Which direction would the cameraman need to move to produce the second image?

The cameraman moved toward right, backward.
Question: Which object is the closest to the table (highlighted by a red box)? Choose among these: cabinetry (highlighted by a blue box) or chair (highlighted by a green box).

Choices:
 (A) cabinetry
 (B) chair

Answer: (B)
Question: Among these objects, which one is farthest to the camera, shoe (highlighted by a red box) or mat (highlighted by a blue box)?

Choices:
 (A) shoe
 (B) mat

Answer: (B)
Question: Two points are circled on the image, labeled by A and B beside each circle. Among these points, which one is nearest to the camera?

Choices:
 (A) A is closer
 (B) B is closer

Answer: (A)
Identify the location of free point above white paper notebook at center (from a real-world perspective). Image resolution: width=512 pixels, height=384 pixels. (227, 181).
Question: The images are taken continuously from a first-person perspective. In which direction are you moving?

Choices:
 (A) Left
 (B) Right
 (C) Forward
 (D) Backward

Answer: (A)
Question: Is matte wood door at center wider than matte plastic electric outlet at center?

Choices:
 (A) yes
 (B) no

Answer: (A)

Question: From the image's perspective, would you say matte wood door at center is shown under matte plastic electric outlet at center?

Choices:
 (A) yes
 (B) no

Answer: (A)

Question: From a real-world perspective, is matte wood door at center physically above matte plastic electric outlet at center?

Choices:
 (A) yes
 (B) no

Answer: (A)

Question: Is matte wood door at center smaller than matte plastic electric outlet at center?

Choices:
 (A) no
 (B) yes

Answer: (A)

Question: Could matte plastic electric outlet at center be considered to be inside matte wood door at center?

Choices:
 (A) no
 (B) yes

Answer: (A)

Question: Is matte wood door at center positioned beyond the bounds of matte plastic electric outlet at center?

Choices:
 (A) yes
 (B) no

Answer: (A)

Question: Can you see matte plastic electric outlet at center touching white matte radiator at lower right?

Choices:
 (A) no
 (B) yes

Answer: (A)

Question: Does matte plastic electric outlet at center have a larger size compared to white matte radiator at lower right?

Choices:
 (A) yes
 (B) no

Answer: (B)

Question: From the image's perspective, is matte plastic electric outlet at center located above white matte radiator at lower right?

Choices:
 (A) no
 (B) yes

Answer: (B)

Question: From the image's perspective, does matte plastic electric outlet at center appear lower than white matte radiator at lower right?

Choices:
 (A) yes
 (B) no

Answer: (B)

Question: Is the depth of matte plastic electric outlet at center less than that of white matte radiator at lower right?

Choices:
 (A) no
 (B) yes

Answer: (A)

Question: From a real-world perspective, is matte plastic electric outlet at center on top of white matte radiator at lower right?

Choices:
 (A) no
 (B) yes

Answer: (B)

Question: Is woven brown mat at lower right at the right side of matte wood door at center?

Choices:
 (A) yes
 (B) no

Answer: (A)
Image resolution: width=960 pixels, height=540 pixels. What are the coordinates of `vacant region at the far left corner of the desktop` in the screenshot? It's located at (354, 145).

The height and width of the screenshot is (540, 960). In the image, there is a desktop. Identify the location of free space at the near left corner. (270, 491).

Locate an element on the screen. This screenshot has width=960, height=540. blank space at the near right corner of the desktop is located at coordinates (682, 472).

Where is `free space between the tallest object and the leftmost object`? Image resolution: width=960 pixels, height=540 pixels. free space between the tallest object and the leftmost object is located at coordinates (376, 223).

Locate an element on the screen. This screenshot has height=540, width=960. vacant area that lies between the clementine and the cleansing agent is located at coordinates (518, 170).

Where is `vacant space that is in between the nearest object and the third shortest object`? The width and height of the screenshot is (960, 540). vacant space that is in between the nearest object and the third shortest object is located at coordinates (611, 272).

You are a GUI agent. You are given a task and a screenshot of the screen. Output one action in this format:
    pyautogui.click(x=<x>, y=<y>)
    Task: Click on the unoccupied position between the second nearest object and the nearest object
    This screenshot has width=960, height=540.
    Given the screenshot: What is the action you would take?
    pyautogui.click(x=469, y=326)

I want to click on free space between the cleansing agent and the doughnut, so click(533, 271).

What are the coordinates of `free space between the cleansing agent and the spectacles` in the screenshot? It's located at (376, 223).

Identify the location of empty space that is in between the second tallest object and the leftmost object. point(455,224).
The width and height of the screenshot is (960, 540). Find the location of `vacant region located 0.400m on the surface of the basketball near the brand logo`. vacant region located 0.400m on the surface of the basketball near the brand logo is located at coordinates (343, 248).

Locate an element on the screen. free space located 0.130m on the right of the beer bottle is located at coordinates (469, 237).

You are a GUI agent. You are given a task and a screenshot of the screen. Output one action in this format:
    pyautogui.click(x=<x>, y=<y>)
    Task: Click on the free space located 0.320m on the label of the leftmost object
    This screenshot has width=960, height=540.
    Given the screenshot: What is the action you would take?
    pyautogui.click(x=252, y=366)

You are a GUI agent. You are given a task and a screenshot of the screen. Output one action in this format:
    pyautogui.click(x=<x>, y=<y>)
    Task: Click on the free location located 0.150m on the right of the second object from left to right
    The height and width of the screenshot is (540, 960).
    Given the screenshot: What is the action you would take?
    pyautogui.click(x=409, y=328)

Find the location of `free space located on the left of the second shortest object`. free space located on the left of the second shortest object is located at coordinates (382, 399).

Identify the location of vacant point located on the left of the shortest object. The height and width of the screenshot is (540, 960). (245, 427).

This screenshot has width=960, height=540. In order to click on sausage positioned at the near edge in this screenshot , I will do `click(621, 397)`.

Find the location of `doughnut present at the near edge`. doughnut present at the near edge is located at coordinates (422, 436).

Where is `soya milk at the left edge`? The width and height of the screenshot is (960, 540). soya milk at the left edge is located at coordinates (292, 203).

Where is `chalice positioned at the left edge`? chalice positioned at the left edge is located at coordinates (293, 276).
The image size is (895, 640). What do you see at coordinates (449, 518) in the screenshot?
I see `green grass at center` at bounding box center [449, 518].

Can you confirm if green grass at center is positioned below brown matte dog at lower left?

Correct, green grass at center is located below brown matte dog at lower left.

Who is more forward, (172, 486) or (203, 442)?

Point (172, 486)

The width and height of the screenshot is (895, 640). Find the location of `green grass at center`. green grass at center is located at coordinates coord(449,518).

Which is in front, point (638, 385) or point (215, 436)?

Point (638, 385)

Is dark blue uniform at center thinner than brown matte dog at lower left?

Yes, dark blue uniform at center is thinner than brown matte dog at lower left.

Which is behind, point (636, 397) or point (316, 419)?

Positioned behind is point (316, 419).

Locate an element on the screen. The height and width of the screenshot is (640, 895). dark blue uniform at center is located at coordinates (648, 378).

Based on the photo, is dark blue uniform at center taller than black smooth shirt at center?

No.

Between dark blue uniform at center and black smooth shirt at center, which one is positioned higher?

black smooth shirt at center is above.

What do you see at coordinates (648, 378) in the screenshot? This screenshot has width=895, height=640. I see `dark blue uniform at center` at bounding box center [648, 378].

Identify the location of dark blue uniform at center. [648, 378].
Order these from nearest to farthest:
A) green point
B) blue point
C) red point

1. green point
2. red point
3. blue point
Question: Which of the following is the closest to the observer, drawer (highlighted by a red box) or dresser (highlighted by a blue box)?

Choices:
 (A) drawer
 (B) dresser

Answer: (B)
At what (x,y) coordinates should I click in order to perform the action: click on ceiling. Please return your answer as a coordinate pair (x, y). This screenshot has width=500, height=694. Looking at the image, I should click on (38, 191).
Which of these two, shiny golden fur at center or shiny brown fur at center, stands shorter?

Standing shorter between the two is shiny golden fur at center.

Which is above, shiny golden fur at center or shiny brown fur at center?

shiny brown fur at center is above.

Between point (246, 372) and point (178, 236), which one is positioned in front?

=-=-=

- _WRITTEN TASK_
Rename "matte wood door" to "matte oak door" throughout the lines above, and reproduce them with nothing else altered.

- _EXERCISE ANSWER_
Which direction would the cameraman need to move to produce the second image?

The cameraman moved toward right, backward.
Question: Which object is the closest to the table (highlighted by a red box)? Choose among these: cabinetry (highlighted by a blue box) or chair (highlighted by a green box).

Choices:
 (A) cabinetry
 (B) chair

Answer: (B)
Question: Among these objects, which one is farthest to the camera, shoe (highlighted by a red box) or mat (highlighted by a blue box)?

Choices:
 (A) shoe
 (B) mat

Answer: (B)
Question: Two points are circled on the image, labeled by A and B beside each circle. Among these points, which one is nearest to the camera?

Choices:
 (A) A is closer
 (B) B is closer

Answer: (A)
Identify the location of free point above white paper notebook at center (from a real-world perspective). Image resolution: width=512 pixels, height=384 pixels. (227, 181).
Question: The images are taken continuously from a first-person perspective. In which direction are you moving?

Choices:
 (A) Left
 (B) Right
 (C) Forward
 (D) Backward

Answer: (A)
Question: Is matte oak door at center wider than matte plastic electric outlet at center?

Choices:
 (A) yes
 (B) no

Answer: (A)

Question: From the image's perspective, would you say matte oak door at center is shown under matte plastic electric outlet at center?

Choices:
 (A) yes
 (B) no

Answer: (A)

Question: From a real-world perspective, is matte oak door at center physically above matte plastic electric outlet at center?

Choices:
 (A) yes
 (B) no

Answer: (A)

Question: Is matte oak door at center smaller than matte plastic electric outlet at center?

Choices:
 (A) no
 (B) yes

Answer: (A)

Question: Could matte plastic electric outlet at center be considered to be inside matte oak door at center?

Choices:
 (A) no
 (B) yes

Answer: (A)

Question: Is matte oak door at center positioned beyond the bounds of matte plastic electric outlet at center?

Choices:
 (A) yes
 (B) no

Answer: (A)

Question: Can you see matte plastic electric outlet at center touching white matte radiator at lower right?

Choices:
 (A) no
 (B) yes

Answer: (A)

Question: Does matte plastic electric outlet at center have a larger size compared to white matte radiator at lower right?

Choices:
 (A) yes
 (B) no

Answer: (B)

Question: From the image's perspective, is matte plastic electric outlet at center located above white matte radiator at lower right?

Choices:
 (A) no
 (B) yes

Answer: (B)

Question: From the image's perspective, does matte plastic electric outlet at center appear lower than white matte radiator at lower right?

Choices:
 (A) yes
 (B) no

Answer: (B)

Question: Is the depth of matte plastic electric outlet at center less than that of white matte radiator at lower right?

Choices:
 (A) no
 (B) yes

Answer: (A)

Question: From a real-world perspective, is matte plastic electric outlet at center on top of white matte radiator at lower right?

Choices:
 (A) no
 (B) yes

Answer: (B)

Question: Is woven brown mat at lower right at the right side of matte oak door at center?

Choices:
 (A) yes
 (B) no

Answer: (A)
Image resolution: width=960 pixels, height=540 pixels. What are the coordinates of `vacant region at the far left corner of the desktop` in the screenshot? It's located at (354, 145).

The height and width of the screenshot is (540, 960). In the image, there is a desktop. Identify the location of free space at the near left corner. (270, 491).

Locate an element on the screen. This screenshot has width=960, height=540. blank space at the near right corner of the desktop is located at coordinates (682, 472).

Where is `free space between the tallest object and the leftmost object`? Image resolution: width=960 pixels, height=540 pixels. free space between the tallest object and the leftmost object is located at coordinates (376, 223).

Locate an element on the screen. This screenshot has height=540, width=960. vacant area that lies between the clementine and the cleansing agent is located at coordinates (518, 170).

Where is `vacant space that is in between the nearest object and the third shortest object`? The width and height of the screenshot is (960, 540). vacant space that is in between the nearest object and the third shortest object is located at coordinates (611, 272).

You are a GUI agent. You are given a task and a screenshot of the screen. Output one action in this format:
    pyautogui.click(x=<x>, y=<y>)
    Task: Click on the unoccupied position between the second nearest object and the nearest object
    This screenshot has width=960, height=540.
    Given the screenshot: What is the action you would take?
    pyautogui.click(x=469, y=326)

I want to click on free space between the cleansing agent and the doughnut, so click(533, 271).

What are the coordinates of `free space between the cleansing agent and the spectacles` in the screenshot? It's located at (376, 223).

Identify the location of empty space that is in between the second tallest object and the leftmost object. point(455,224).
The width and height of the screenshot is (960, 540). Find the location of `vacant region located 0.400m on the surface of the basketball near the brand logo`. vacant region located 0.400m on the surface of the basketball near the brand logo is located at coordinates (343, 248).

Locate an element on the screen. free space located 0.130m on the right of the beer bottle is located at coordinates (469, 237).

You are a GUI agent. You are given a task and a screenshot of the screen. Output one action in this format:
    pyautogui.click(x=<x>, y=<y>)
    Task: Click on the free space located 0.320m on the label of the leftmost object
    This screenshot has width=960, height=540.
    Given the screenshot: What is the action you would take?
    pyautogui.click(x=252, y=366)

You are a GUI agent. You are given a task and a screenshot of the screen. Output one action in this format:
    pyautogui.click(x=<x>, y=<y>)
    Task: Click on the free location located 0.150m on the right of the second object from left to right
    The height and width of the screenshot is (540, 960).
    Given the screenshot: What is the action you would take?
    pyautogui.click(x=409, y=328)

Find the location of `free space located on the left of the second shortest object`. free space located on the left of the second shortest object is located at coordinates (382, 399).

Identify the location of vacant point located on the left of the shortest object. The height and width of the screenshot is (540, 960). (245, 427).

This screenshot has width=960, height=540. In order to click on sausage positioned at the near edge in this screenshot , I will do `click(621, 397)`.

Find the location of `doughnut present at the near edge`. doughnut present at the near edge is located at coordinates (422, 436).

Where is `soya milk at the left edge`? The width and height of the screenshot is (960, 540). soya milk at the left edge is located at coordinates (292, 203).

Where is `chalice positioned at the left edge`? chalice positioned at the left edge is located at coordinates (293, 276).
The image size is (895, 640). What do you see at coordinates (449, 518) in the screenshot?
I see `green grass at center` at bounding box center [449, 518].

Can you confirm if green grass at center is positioned below brown matte dog at lower left?

Correct, green grass at center is located below brown matte dog at lower left.

Who is more forward, (172, 486) or (203, 442)?

Point (172, 486)

The width and height of the screenshot is (895, 640). Find the location of `green grass at center`. green grass at center is located at coordinates coord(449,518).

Which is in front, point (638, 385) or point (215, 436)?

Point (638, 385)

Is dark blue uniform at center thinner than brown matte dog at lower left?

Yes, dark blue uniform at center is thinner than brown matte dog at lower left.

Which is behind, point (636, 397) or point (316, 419)?

Positioned behind is point (316, 419).

Locate an element on the screen. The height and width of the screenshot is (640, 895). dark blue uniform at center is located at coordinates (648, 378).

Based on the photo, is dark blue uniform at center taller than black smooth shirt at center?

No.

Between dark blue uniform at center and black smooth shirt at center, which one is positioned higher?

black smooth shirt at center is above.

What do you see at coordinates (648, 378) in the screenshot? This screenshot has width=895, height=640. I see `dark blue uniform at center` at bounding box center [648, 378].

Identify the location of dark blue uniform at center. [648, 378].
Order these from nearest to farthest:
A) green point
B) blue point
C) red point

1. green point
2. red point
3. blue point
Question: Which of the following is the closest to the observer, drawer (highlighted by a red box) or dresser (highlighted by a blue box)?

Choices:
 (A) drawer
 (B) dresser

Answer: (B)
At what (x,y) coordinates should I click in order to perform the action: click on ceiling. Please return your answer as a coordinate pair (x, y). This screenshot has width=500, height=694. Looking at the image, I should click on (38, 191).
Which of these two, shiny golden fur at center or shiny brown fur at center, stands shorter?

Standing shorter between the two is shiny golden fur at center.

Which is above, shiny golden fur at center or shiny brown fur at center?

shiny brown fur at center is above.

Between point (246, 372) and point (178, 236), which one is positioned in front?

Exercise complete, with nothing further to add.